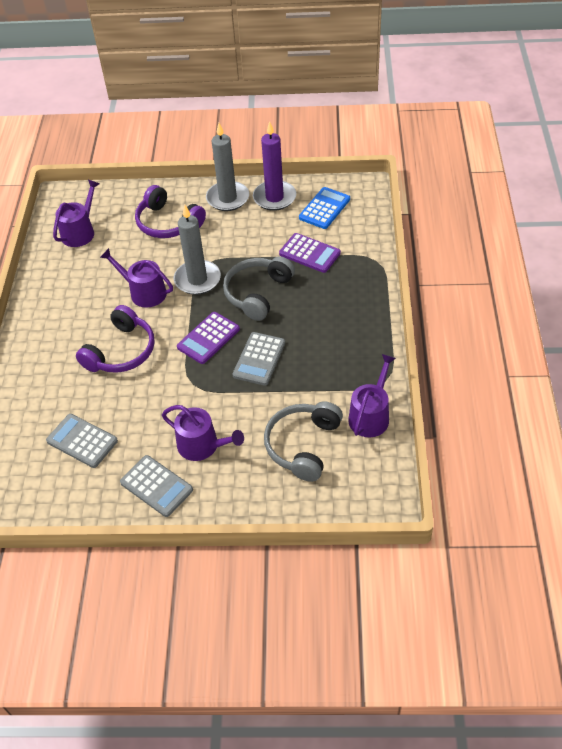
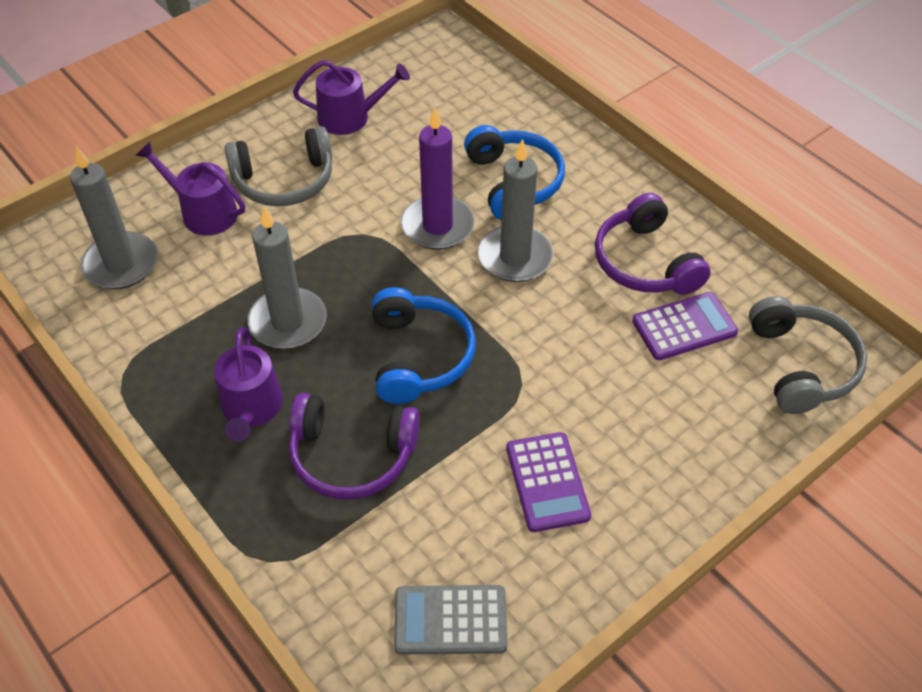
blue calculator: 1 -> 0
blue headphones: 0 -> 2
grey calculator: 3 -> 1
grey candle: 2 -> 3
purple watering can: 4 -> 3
--
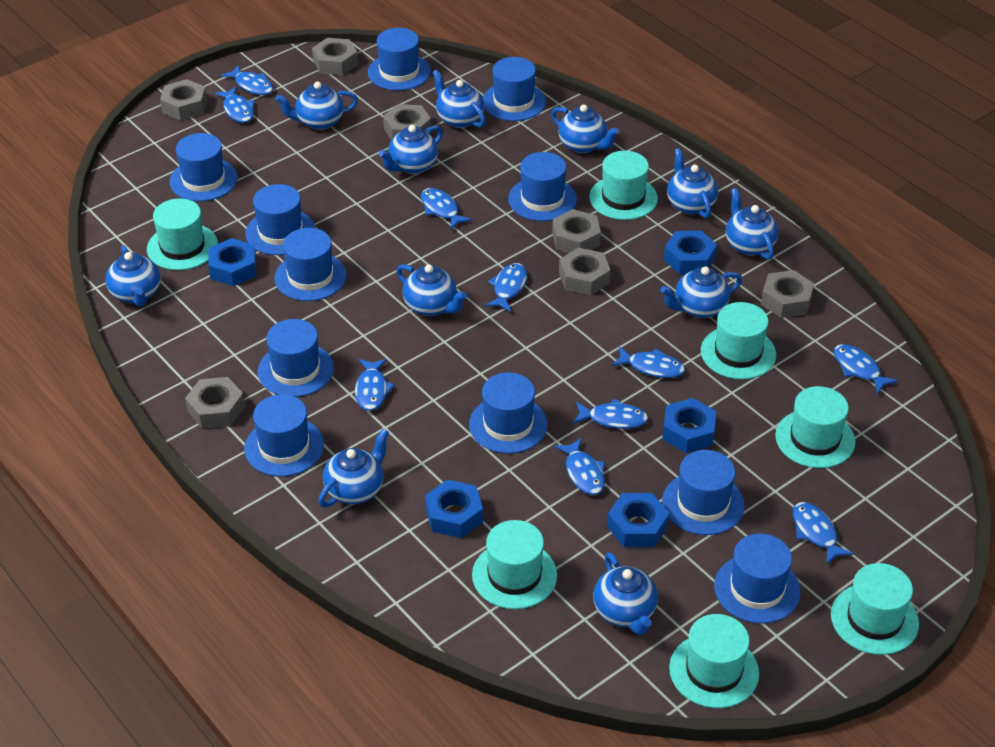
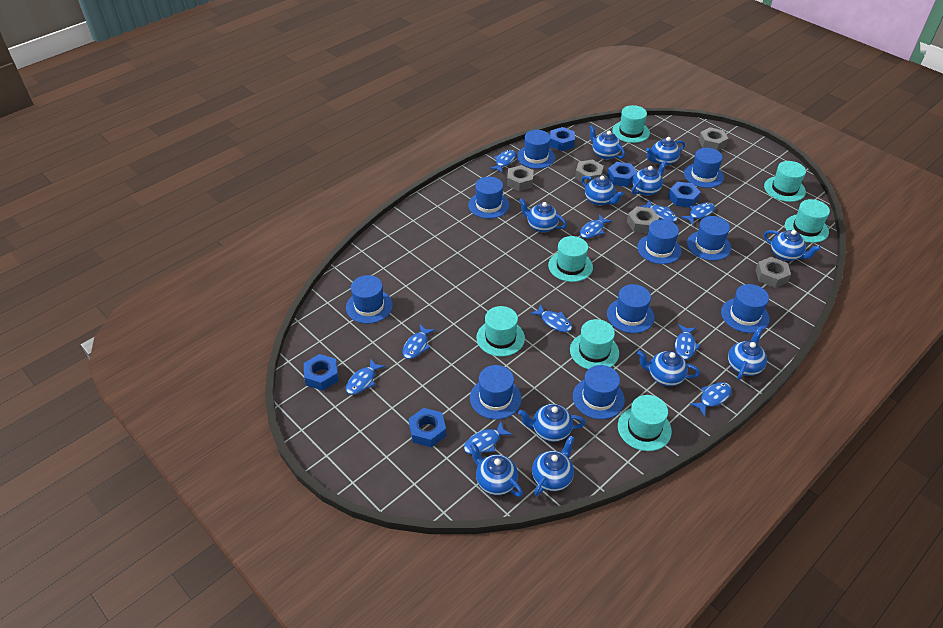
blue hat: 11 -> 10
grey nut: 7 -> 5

WHAT IS REQUIRED: If "blue" is in a line of the listing above, count that line; give the final number and nothing more.

RESPONSE BELOW: 3